What you have to do = Emit a verbatim copy of the lines below from the line with "orange square: (32, 91) -> (30, 51), moved" through the line with "blue semicircle: (122, 143)", excluding pictures and everything outside that range.

Supplied entries =
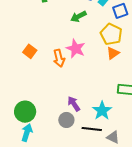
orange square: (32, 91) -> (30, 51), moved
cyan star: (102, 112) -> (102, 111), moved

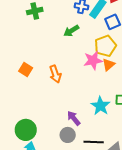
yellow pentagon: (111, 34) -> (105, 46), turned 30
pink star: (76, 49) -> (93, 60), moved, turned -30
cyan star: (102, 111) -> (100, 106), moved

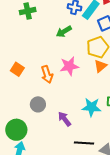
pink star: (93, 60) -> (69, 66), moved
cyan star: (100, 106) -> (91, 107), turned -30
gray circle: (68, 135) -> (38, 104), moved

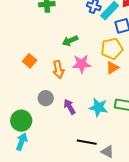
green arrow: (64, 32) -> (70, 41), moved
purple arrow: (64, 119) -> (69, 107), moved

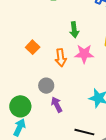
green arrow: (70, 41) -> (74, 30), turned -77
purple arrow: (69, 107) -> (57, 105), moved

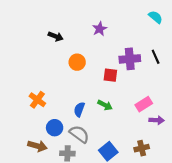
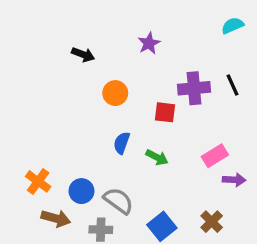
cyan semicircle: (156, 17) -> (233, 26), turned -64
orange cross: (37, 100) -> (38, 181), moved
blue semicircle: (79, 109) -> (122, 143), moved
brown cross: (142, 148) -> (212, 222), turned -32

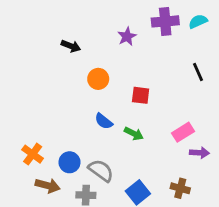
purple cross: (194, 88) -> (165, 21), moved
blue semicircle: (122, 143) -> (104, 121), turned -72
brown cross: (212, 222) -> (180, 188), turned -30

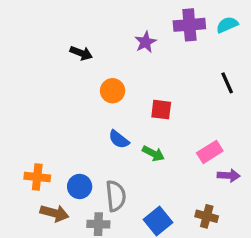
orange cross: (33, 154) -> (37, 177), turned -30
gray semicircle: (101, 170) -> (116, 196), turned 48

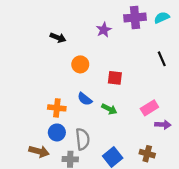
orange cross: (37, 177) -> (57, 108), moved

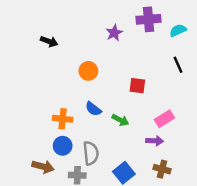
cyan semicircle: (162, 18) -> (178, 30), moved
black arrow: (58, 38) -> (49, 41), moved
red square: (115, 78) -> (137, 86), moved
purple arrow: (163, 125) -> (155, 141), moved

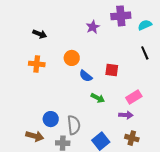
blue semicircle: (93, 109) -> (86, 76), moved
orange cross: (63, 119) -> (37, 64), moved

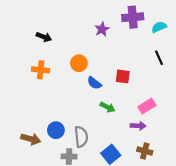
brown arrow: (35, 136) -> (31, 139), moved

...

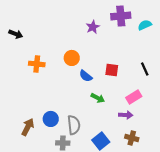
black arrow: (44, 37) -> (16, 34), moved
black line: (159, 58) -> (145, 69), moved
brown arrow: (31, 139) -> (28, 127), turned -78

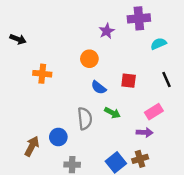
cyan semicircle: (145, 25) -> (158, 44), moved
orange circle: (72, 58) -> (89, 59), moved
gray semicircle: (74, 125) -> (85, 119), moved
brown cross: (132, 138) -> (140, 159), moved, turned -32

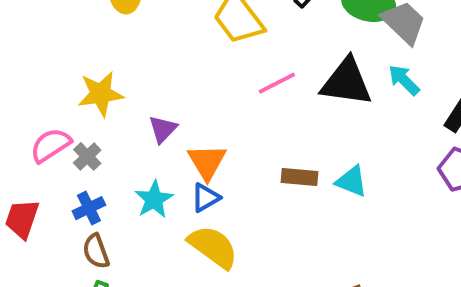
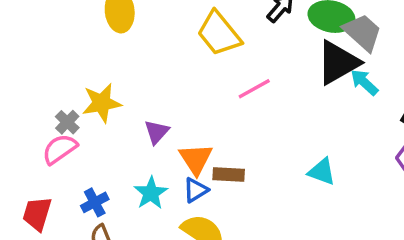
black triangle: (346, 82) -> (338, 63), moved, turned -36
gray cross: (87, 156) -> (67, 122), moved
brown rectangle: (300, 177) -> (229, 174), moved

...

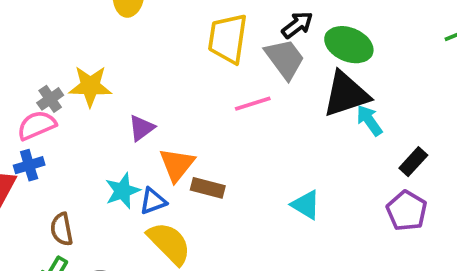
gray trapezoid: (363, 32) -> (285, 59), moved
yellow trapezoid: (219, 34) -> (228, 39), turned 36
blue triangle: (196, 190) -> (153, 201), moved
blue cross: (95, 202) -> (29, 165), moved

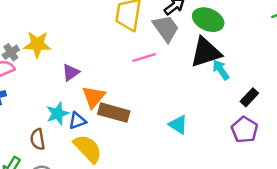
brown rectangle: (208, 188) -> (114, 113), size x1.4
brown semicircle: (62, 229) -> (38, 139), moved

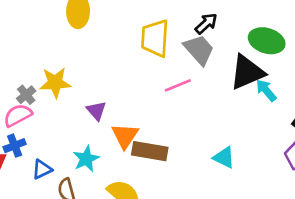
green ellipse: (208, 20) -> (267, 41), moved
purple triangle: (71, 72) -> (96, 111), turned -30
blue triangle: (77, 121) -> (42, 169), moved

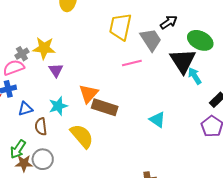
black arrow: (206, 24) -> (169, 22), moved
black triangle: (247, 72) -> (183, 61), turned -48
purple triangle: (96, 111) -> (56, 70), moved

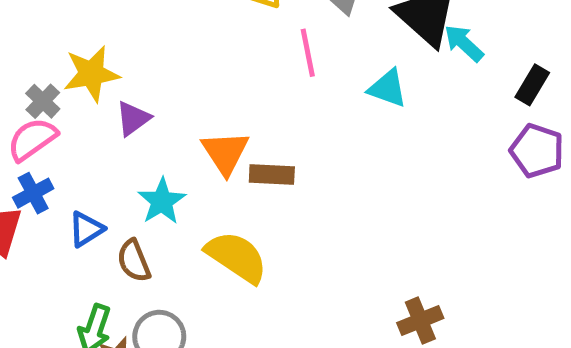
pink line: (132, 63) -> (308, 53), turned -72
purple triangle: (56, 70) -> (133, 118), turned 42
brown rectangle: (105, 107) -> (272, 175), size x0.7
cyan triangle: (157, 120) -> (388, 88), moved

Response area =
orange square: (32, 91) -> (30, 51), moved
cyan star: (102, 112) -> (102, 111), moved

yellow pentagon: (111, 34) -> (105, 46), turned 30
pink star: (76, 49) -> (93, 60), moved, turned -30
cyan star: (102, 111) -> (100, 106), moved

pink star: (93, 60) -> (69, 66), moved
cyan star: (100, 106) -> (91, 107), turned -30
gray circle: (68, 135) -> (38, 104), moved

green arrow: (64, 32) -> (70, 41), moved
purple arrow: (64, 119) -> (69, 107), moved

green arrow: (70, 41) -> (74, 30), turned -77
purple arrow: (69, 107) -> (57, 105), moved

cyan semicircle: (156, 17) -> (233, 26), turned -64
orange cross: (37, 100) -> (38, 181), moved
blue semicircle: (79, 109) -> (122, 143), moved
brown cross: (142, 148) -> (212, 222), turned -32

purple cross: (194, 88) -> (165, 21), moved
blue semicircle: (122, 143) -> (104, 121), turned -72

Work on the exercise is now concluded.